__Exercise requirements__. Look through the entries below and return all lines including the word "pentagon".

__Data to process__.

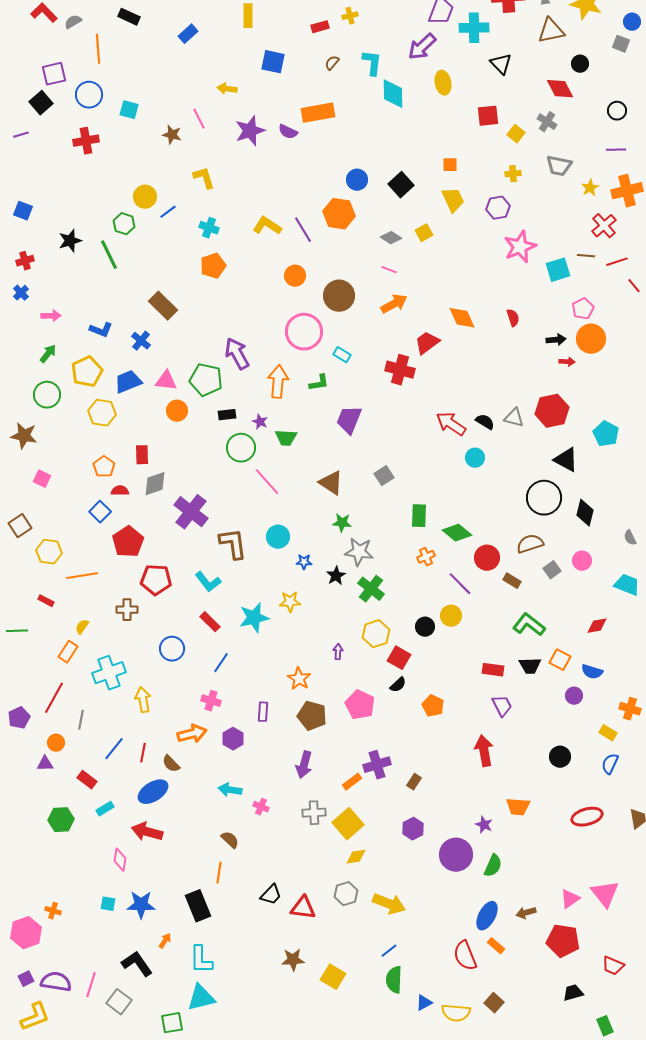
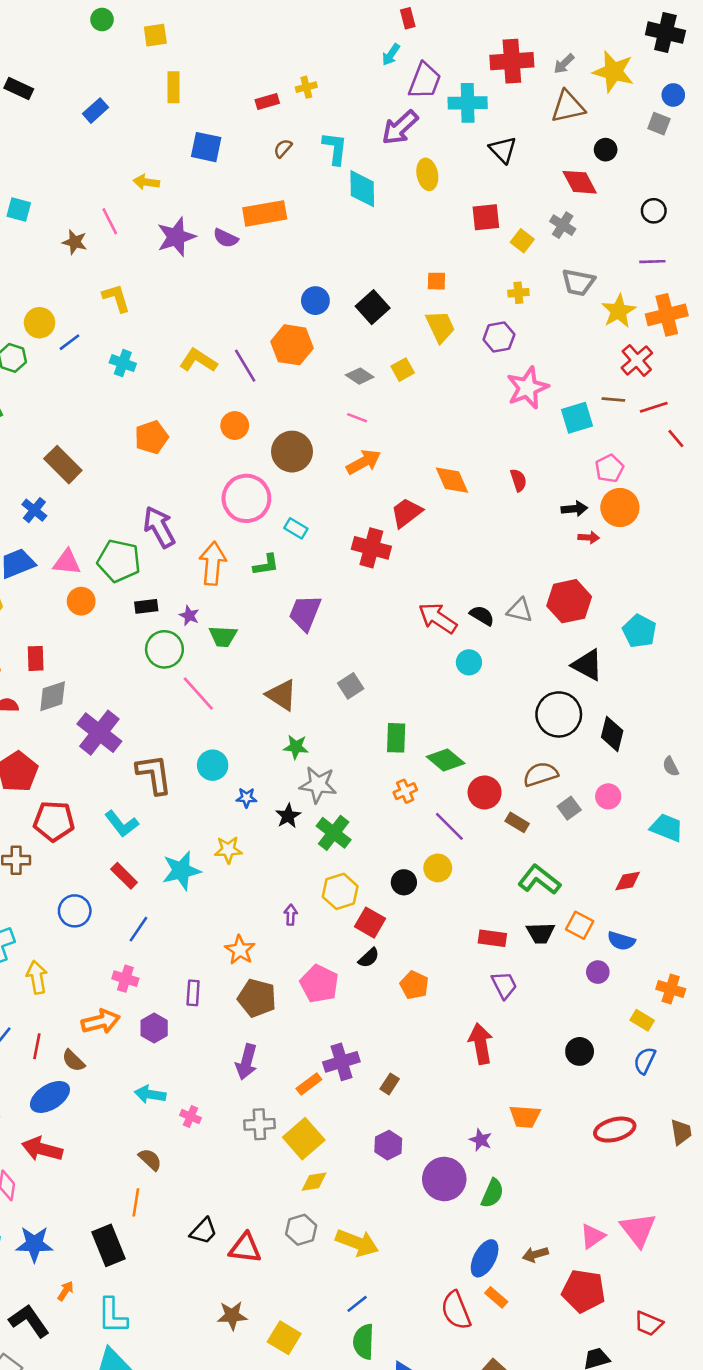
yellow star: (590, 188) -> (619, 311), size x1.5
orange pentagon: (213, 266) -> (151, 437), moved

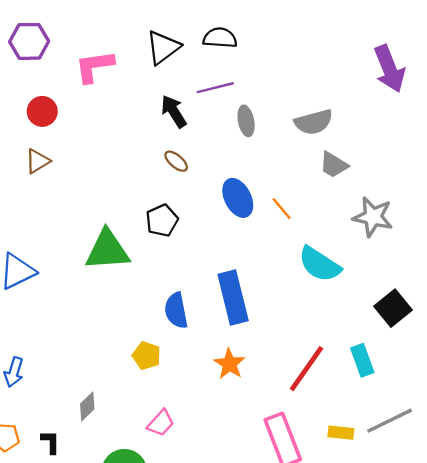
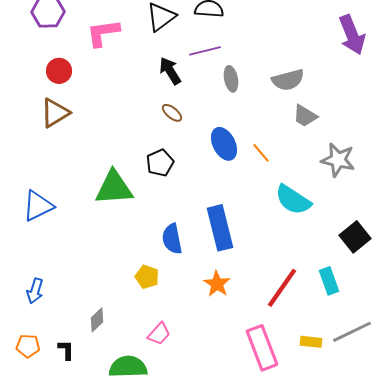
brown triangle: (37, 161) -> (55, 113), size x1.4

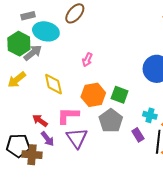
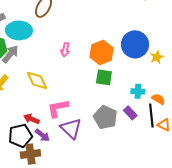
orange hexagon: (93, 95) -> (101, 52), moved
gray pentagon: (111, 121) -> (105, 117), moved
black pentagon: (18, 146) -> (20, 136), moved

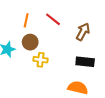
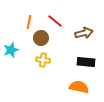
brown arrow: (83, 32) -> (84, 33), turned 48
brown circle: (30, 42) -> (41, 38), moved

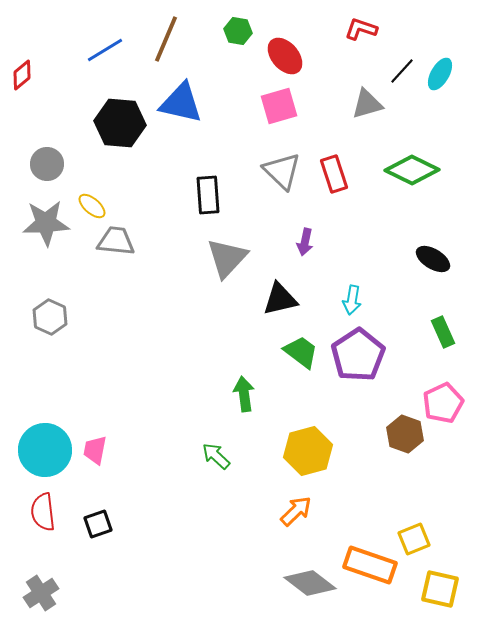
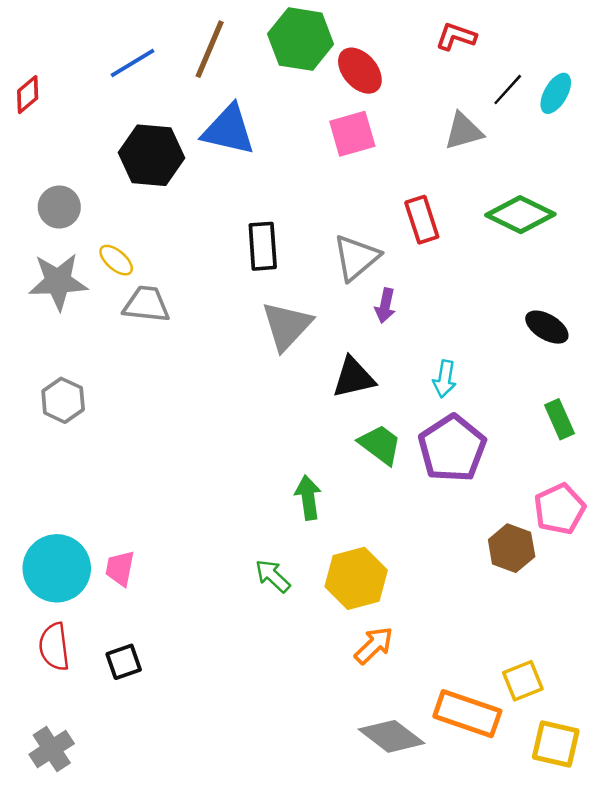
green hexagon: (238, 31) -> (301, 39), size x1.8
gray triangle: (282, 171) -> (356, 258), moved, turned 36
yellow hexagon: (308, 451) -> (356, 578), moved

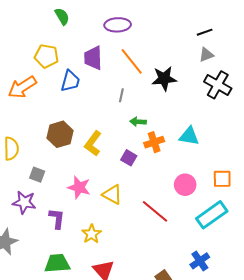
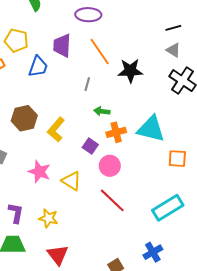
gray triangle: (206, 55) -> (173, 50), turned 49
cyan triangle: (189, 136) -> (151, 129), size x1.4
orange square: (222, 179) -> (177, 159), moved
pink circle: (185, 185) -> (110, 166), moved
purple L-shape: (57, 219) -> (16, 213), moved
yellow star: (92, 234) -> (48, 218), turned -30

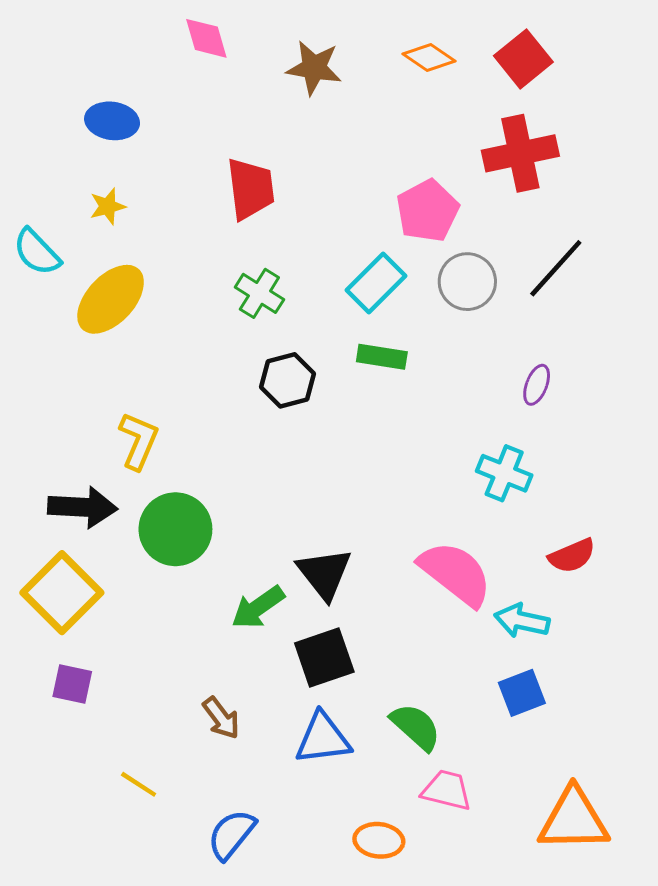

__Result for this exercise__.
orange pentagon: (213, 266) -> (151, 437), moved
gray pentagon: (111, 121) -> (105, 117), moved
black pentagon: (18, 146) -> (20, 136), moved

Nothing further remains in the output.